Colored object listings
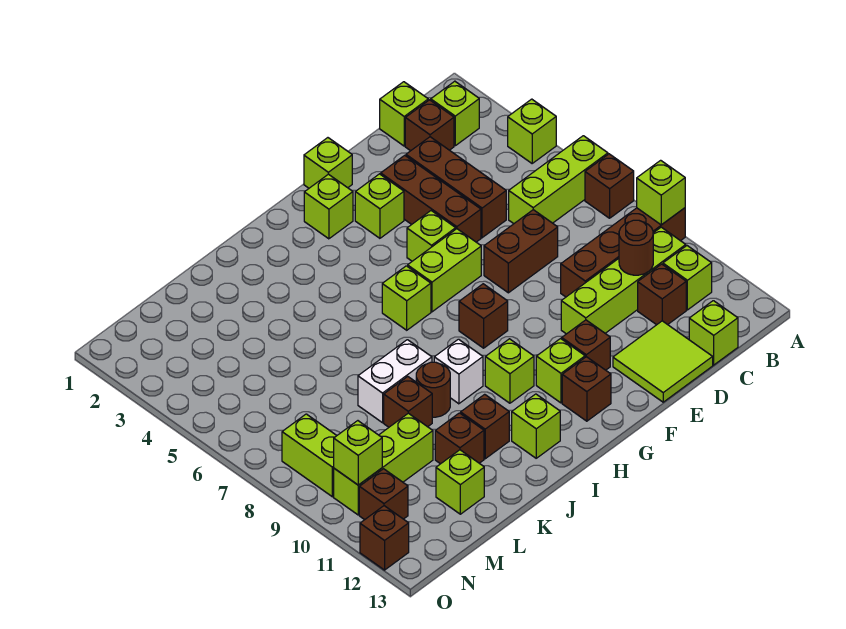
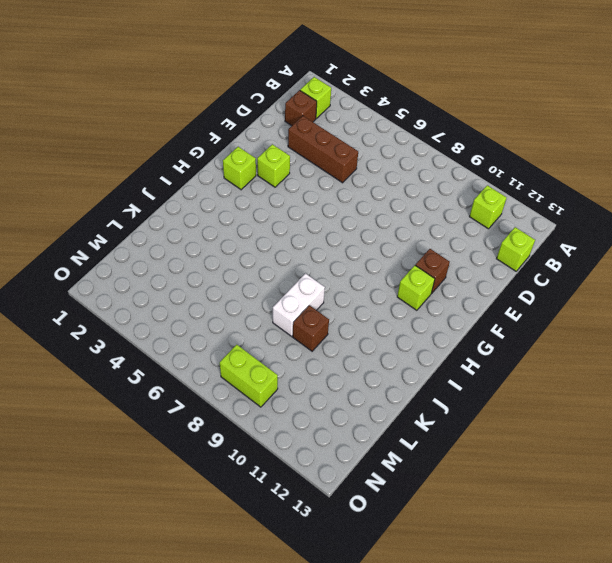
none -> lime brick A4 level 1
none -> lime brick A6:C6 level 1
none -> brown brick A7 level 1
none -> brown brick A9:D9 level 1

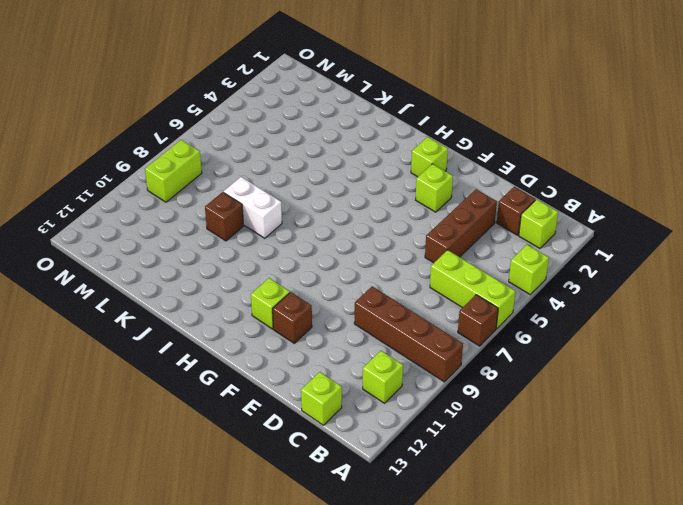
none -> lime brick B10:E10 level 1
none -> lime brick C1 level 1
none -> brown brick C11 level 1
none -> brown brick D7:E7 level 1

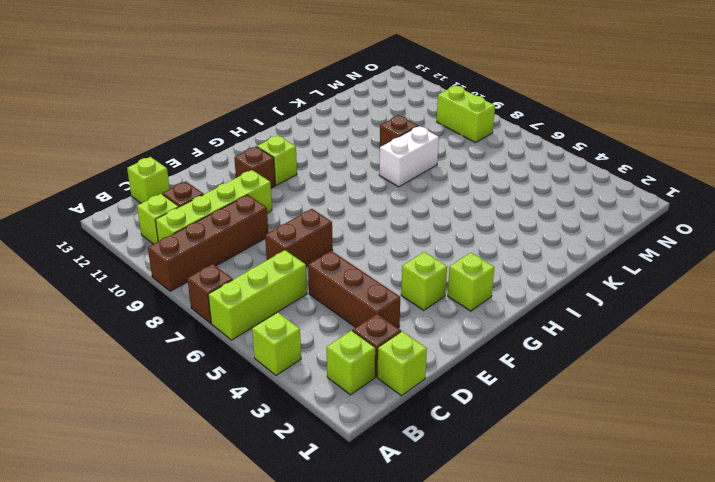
none -> lime tile D12:E13 level 1
none -> brown brick E3:E5 level 1
none -> lime brick F1 level 1
none -> lime brick F5 level 1

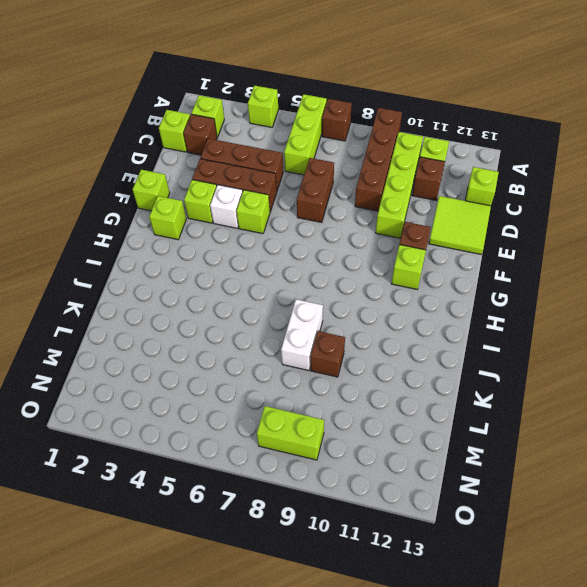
white brick F4 level 1 -> white brick I9 level 1
none -> lime brick F6:G6 level 1
none -> brown brick G8 level 1
none -> brown brick G12 level 1
none -> lime brick H6 level 1

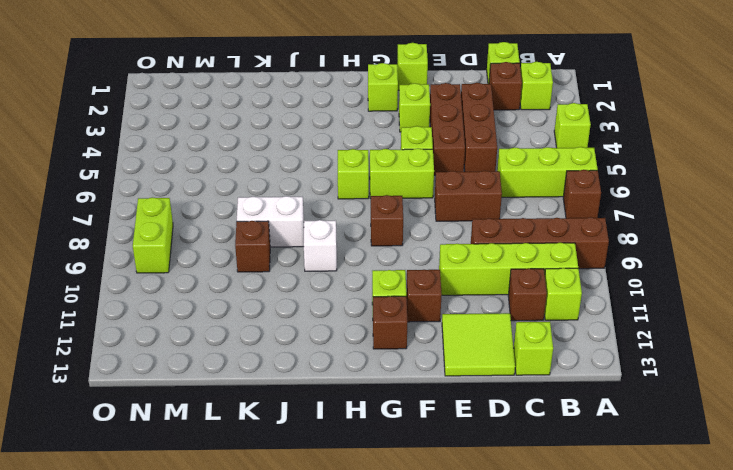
none -> lime brick H10 level 1
none -> lime brick I12 level 1
none -> brown round brick J9 level 1
none -> brown brick J11 level 1

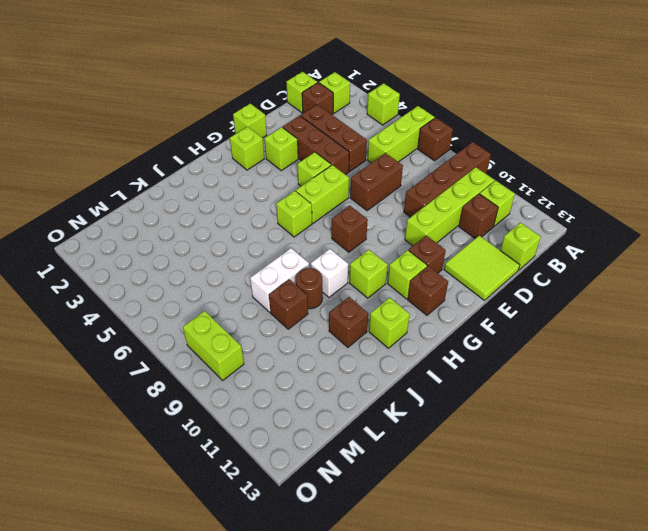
none -> brown brick K11 level 1
none -> lime brick L10:N10 level 1
none -> lime brick L12 level 1
none -> brown brick N11 level 1

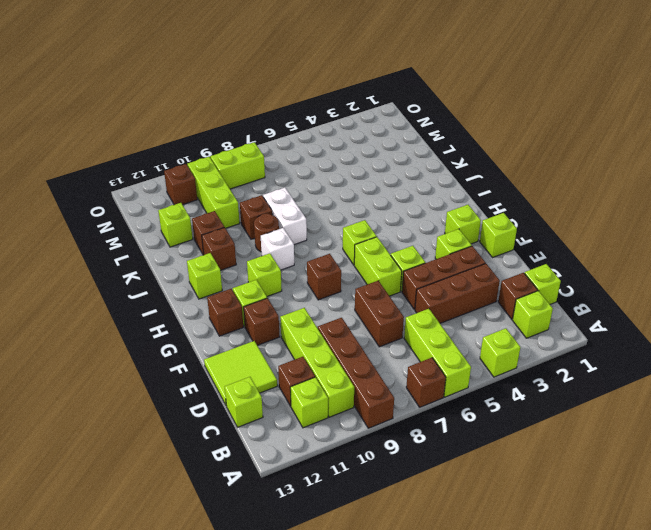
none -> brown brick O12 level 1
none -> lime brick A9 level 2
none -> brown round brick C10 level 2
none -> lime brick N10 level 2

● What is required
Leave out every picture, and write out exactly the lines from the one with "none -> brown brick K11 level 1" through the end of the records above, both ends included.

● Solution
none -> brown brick K11 level 1
none -> lime brick L10:N10 level 1
none -> lime brick L12 level 1
none -> brown brick N11 level 1

none -> brown brick O12 level 1
none -> lime brick A9 level 2
none -> brown round brick C10 level 2
none -> lime brick N10 level 2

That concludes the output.